_Work to be completed_: Copy out verbatim the stretch of the data below from the line containing "doily [435, 410]" through the line containing "(1171, 545).", both included, and nothing else.

_The records_:
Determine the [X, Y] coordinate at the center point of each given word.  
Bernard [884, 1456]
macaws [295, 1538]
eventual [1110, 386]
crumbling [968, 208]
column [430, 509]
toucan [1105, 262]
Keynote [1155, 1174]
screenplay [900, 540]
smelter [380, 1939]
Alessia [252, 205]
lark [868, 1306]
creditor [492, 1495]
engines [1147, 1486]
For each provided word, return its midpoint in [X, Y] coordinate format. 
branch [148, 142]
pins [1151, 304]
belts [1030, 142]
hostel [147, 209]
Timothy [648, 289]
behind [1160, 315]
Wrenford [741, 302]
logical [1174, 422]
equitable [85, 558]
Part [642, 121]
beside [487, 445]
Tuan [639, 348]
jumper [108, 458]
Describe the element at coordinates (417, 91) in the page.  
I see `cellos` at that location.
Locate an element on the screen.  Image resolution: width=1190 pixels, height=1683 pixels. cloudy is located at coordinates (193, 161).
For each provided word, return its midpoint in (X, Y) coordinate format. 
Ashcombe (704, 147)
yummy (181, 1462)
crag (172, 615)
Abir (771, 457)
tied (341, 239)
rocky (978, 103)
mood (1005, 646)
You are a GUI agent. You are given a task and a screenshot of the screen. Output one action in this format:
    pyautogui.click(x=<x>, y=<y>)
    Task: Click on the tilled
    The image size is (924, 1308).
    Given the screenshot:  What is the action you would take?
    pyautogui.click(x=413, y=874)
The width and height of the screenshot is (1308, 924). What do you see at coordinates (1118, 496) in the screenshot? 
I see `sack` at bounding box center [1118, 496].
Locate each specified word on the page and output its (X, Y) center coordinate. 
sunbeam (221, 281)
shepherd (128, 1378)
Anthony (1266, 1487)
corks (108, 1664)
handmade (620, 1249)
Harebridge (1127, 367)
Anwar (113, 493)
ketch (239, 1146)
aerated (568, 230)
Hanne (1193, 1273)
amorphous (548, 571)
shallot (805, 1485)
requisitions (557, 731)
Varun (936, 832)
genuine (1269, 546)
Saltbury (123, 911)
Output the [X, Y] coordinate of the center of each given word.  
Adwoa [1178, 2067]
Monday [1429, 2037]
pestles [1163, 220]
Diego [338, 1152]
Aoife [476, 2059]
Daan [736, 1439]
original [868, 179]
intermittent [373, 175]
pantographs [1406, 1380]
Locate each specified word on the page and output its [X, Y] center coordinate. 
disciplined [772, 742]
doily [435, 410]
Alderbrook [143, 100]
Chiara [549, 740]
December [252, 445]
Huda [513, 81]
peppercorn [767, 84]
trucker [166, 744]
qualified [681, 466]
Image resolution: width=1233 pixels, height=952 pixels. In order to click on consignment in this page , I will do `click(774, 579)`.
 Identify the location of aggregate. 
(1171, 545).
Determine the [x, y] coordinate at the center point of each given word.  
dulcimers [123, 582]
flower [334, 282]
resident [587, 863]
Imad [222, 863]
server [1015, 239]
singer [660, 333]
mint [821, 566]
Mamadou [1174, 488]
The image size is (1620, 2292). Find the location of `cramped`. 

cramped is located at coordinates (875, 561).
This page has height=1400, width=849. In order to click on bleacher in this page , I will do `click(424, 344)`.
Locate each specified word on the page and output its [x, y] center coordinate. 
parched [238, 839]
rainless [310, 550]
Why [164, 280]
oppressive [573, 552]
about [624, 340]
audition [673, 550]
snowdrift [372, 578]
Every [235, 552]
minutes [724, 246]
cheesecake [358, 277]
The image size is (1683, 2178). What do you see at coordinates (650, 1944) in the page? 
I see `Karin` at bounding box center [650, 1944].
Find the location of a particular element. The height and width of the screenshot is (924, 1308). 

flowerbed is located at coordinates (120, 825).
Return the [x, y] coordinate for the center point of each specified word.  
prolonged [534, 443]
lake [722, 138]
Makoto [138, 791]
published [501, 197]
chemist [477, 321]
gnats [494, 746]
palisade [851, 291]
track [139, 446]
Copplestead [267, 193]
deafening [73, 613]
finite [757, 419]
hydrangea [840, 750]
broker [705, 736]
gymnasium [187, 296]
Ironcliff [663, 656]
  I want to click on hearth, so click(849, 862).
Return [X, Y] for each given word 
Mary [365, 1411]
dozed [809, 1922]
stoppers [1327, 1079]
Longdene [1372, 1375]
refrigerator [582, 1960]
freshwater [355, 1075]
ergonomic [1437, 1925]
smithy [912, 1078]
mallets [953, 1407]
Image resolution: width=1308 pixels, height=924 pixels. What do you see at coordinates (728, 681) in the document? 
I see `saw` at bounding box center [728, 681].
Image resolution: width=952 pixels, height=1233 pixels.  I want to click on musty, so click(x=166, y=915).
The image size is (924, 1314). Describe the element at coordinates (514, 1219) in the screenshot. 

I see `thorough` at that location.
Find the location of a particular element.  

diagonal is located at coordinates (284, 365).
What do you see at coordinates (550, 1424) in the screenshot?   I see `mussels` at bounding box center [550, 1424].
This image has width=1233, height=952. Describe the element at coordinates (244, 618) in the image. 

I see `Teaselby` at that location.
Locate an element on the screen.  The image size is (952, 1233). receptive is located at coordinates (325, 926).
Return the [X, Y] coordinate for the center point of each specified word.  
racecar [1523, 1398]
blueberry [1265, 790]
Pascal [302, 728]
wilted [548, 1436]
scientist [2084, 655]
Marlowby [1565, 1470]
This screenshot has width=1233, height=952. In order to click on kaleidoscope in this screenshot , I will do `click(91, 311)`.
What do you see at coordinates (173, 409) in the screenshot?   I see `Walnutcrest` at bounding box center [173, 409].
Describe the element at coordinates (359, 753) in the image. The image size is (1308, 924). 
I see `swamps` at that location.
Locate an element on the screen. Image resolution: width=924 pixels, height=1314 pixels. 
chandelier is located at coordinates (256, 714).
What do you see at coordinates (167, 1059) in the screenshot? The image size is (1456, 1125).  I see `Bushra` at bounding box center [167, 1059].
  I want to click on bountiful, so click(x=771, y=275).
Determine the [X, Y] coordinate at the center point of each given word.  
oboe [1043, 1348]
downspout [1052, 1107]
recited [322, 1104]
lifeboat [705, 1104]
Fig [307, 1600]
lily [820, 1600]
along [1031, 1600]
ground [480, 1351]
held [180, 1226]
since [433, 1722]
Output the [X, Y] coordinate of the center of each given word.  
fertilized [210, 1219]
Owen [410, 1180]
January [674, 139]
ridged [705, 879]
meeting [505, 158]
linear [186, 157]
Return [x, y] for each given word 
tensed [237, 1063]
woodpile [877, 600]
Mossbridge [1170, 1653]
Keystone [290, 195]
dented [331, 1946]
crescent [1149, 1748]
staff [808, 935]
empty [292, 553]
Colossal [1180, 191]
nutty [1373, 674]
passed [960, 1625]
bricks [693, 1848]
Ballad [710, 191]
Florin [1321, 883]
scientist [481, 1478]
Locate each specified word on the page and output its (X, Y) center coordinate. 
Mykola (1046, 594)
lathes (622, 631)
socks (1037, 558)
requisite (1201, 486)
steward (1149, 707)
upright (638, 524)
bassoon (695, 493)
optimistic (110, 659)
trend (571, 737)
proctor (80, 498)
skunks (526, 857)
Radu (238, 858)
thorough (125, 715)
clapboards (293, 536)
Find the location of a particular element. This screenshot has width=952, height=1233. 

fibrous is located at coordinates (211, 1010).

_Response for this exercise_:
doily [435, 410]
Alderbrook [143, 100]
Chiara [549, 740]
December [252, 445]
Huda [513, 81]
peppercorn [767, 84]
trucker [166, 744]
qualified [681, 466]
Image resolution: width=1233 pixels, height=952 pixels. In order to click on consignment in this page , I will do `click(774, 579)`.
 Identify the location of aggregate. 
(1171, 545).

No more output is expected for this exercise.